> [TASK ITEM] Every entry should be repeated exactly. Omit the pictures.

> [Scene images with change listings]

──────────────────────────────

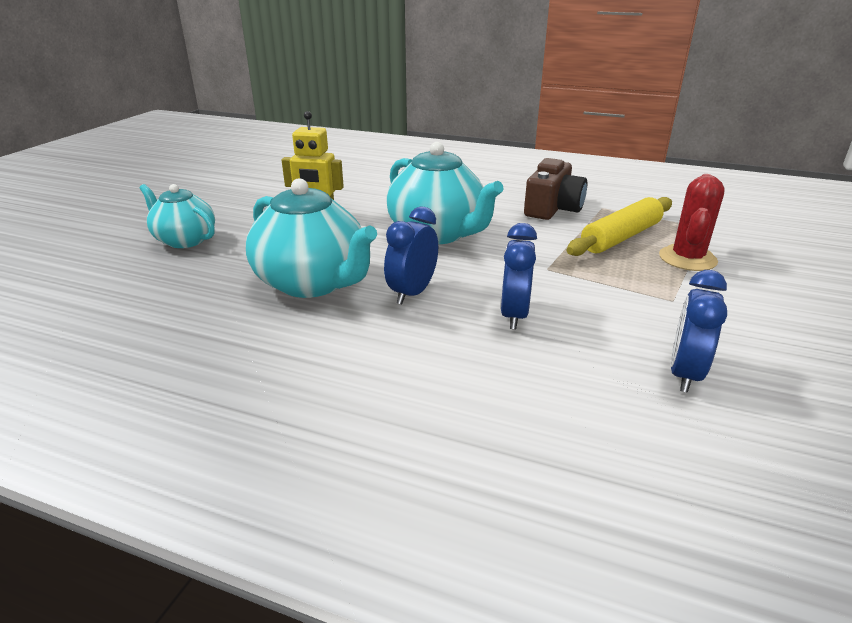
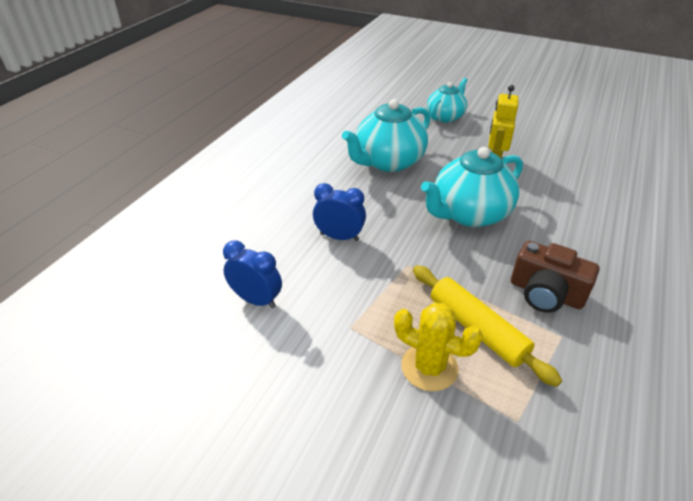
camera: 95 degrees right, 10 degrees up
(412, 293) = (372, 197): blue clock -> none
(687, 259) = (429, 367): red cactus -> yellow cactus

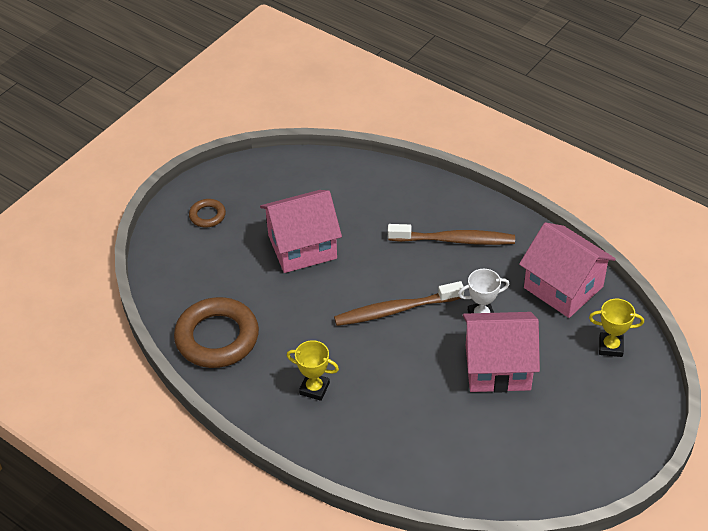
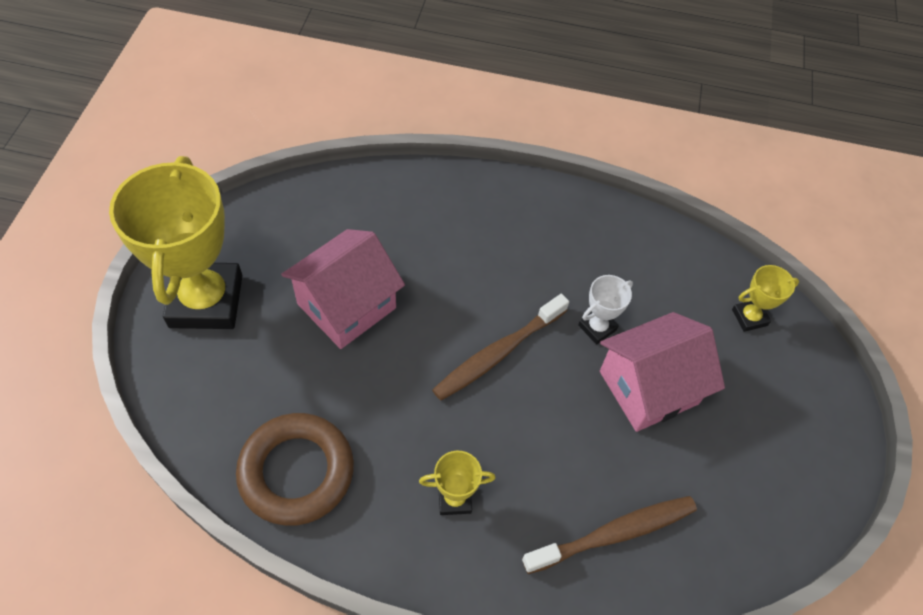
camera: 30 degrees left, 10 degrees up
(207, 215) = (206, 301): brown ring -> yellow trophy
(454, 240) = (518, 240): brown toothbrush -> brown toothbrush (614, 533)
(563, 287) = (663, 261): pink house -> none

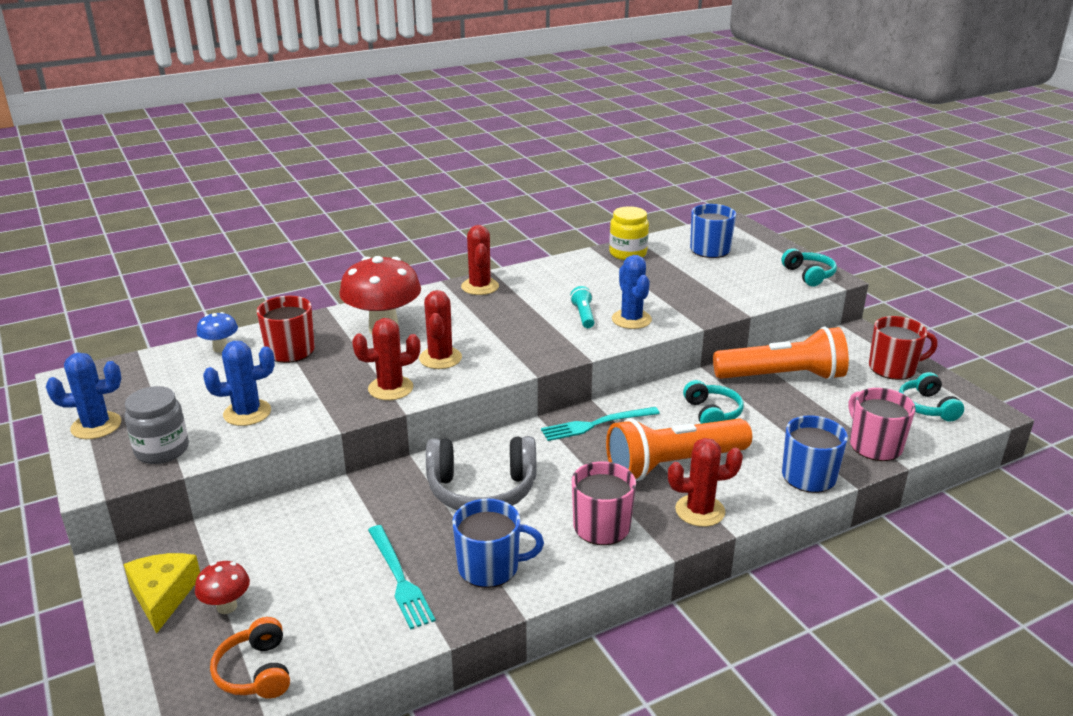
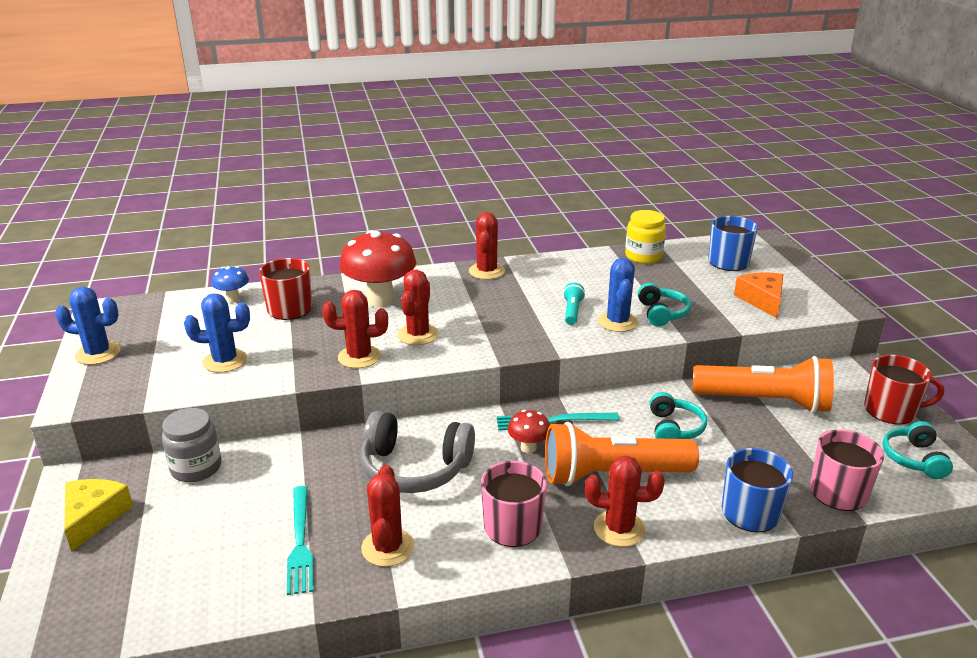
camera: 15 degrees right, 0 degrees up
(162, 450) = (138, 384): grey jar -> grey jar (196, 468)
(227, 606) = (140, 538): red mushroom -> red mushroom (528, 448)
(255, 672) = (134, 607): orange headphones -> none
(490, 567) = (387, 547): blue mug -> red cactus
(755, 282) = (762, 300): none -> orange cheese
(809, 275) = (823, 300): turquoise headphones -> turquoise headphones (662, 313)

──────────────────────────────

> [EXPECTED ANSWER]
camera: 95 degrees right, 10 degrees up
(412, 293) = (372, 197): blue clock -> none
(687, 259) = (429, 367): red cactus -> yellow cactus

camera: 30 degrees left, 10 degrees up
(207, 215) = (206, 301): brown ring -> yellow trophy
(454, 240) = (518, 240): brown toothbrush -> brown toothbrush (614, 533)
(563, 287) = (663, 261): pink house -> none

camera: 15 degrees right, 0 degrees up
(162, 450) = (138, 384): grey jar -> grey jar (196, 468)
(227, 606) = (140, 538): red mushroom -> red mushroom (528, 448)
(255, 672) = (134, 607): orange headphones -> none
(490, 567) = (387, 547): blue mug -> red cactus
(755, 282) = (762, 300): none -> orange cheese
(809, 275) = (823, 300): turquoise headphones -> turquoise headphones (662, 313)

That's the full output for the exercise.